WHAT IS NEEDED: Filter the entries down to the lines containing "none", and copy those lines.

EXTRACTED RECORDS:
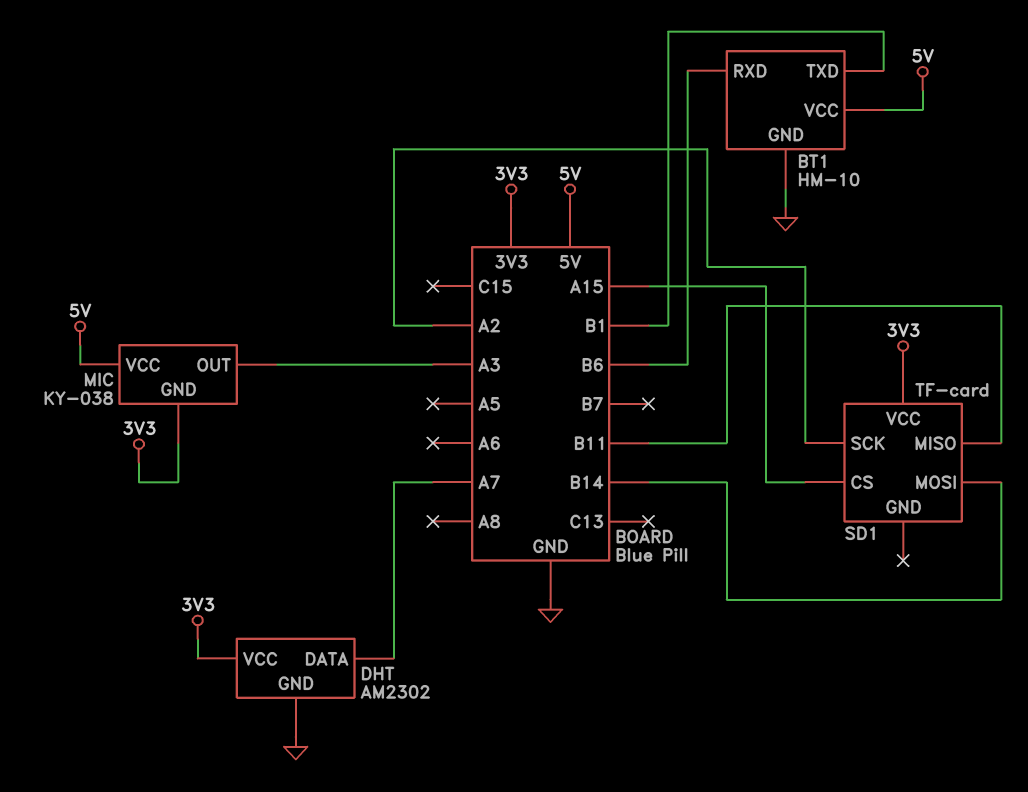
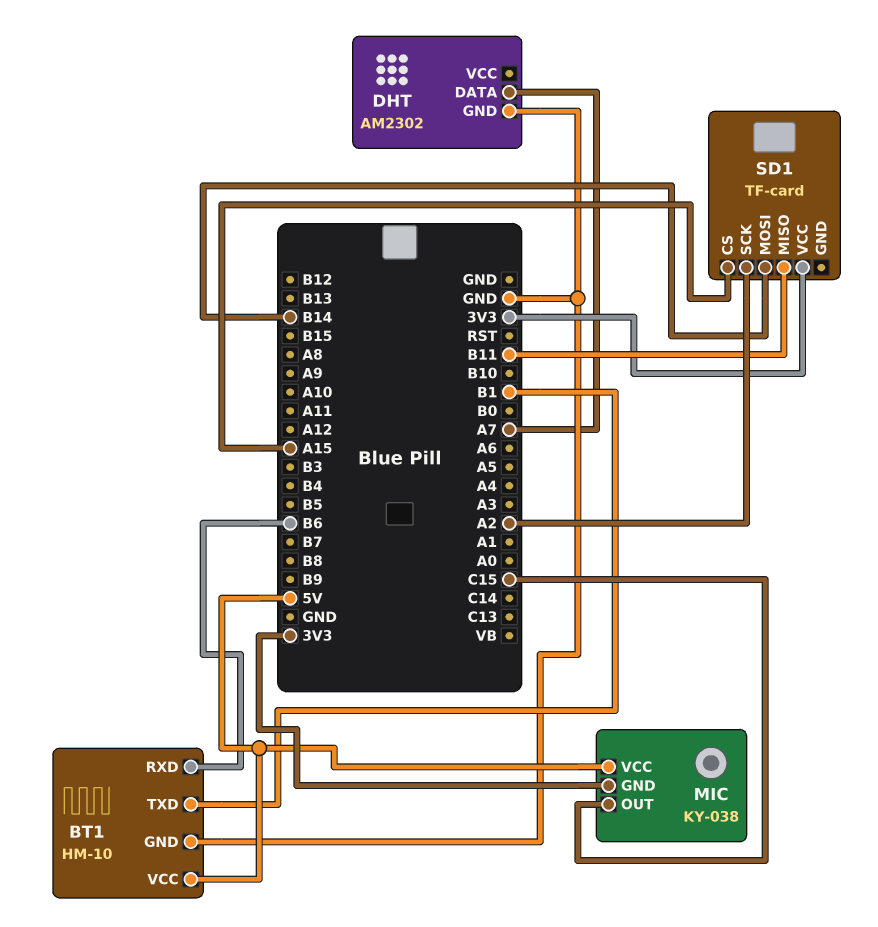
DHT pin VCC: 3V3 -> none
MIC pin OUT: A3 -> C15

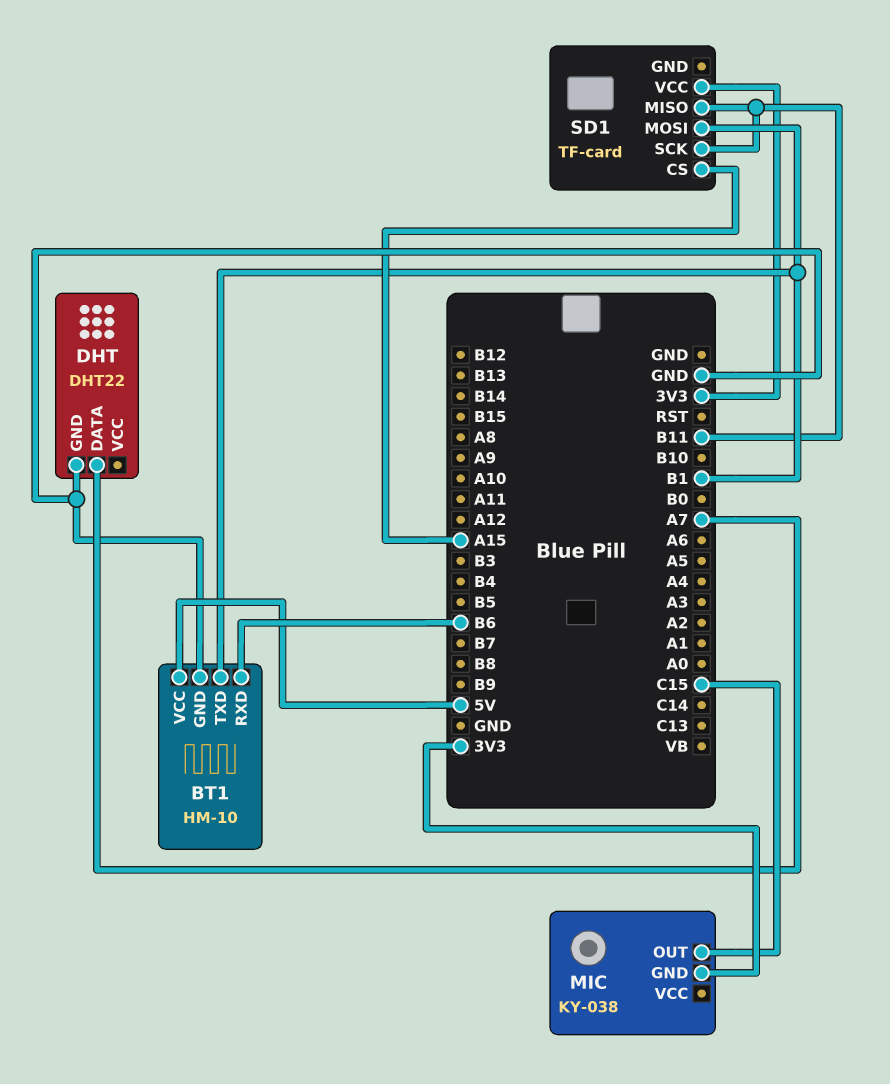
DHT: AM2302 -> DHT22
MIC pin VCC: 5V -> none
SD1 pin MOSI: B14 -> B1
SD1 pin SCK: A2 -> B11

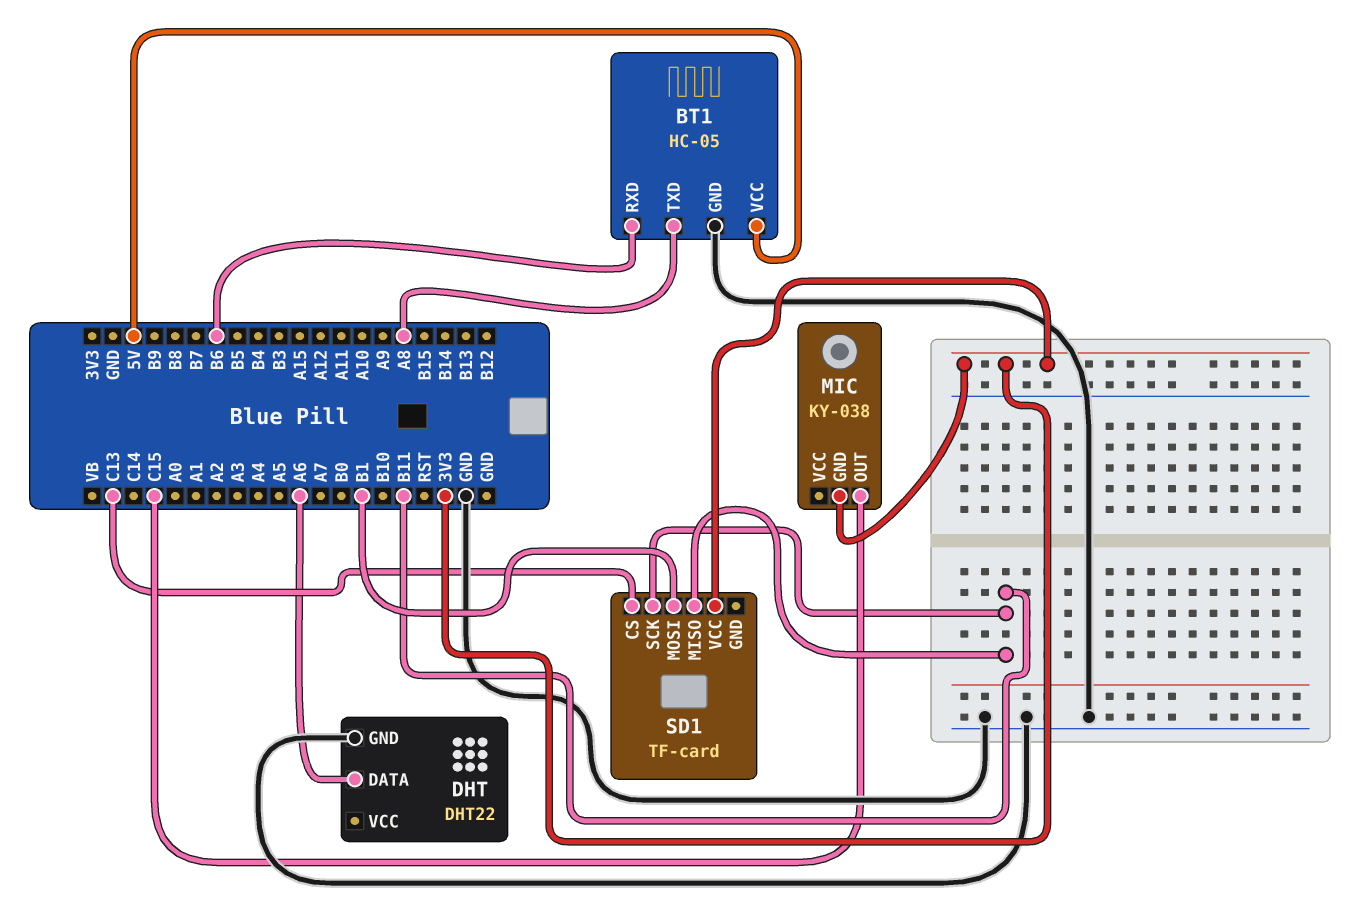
BT1: HM-10 -> HC-05
BT1 pin TXD: B1 -> A8
DHT pin DATA: A7 -> A6
SD1 pin CS: A15 -> C13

EXERCISE SOLUTION:
DHT pin VCC: 3V3 -> none
MIC pin VCC: 5V -> none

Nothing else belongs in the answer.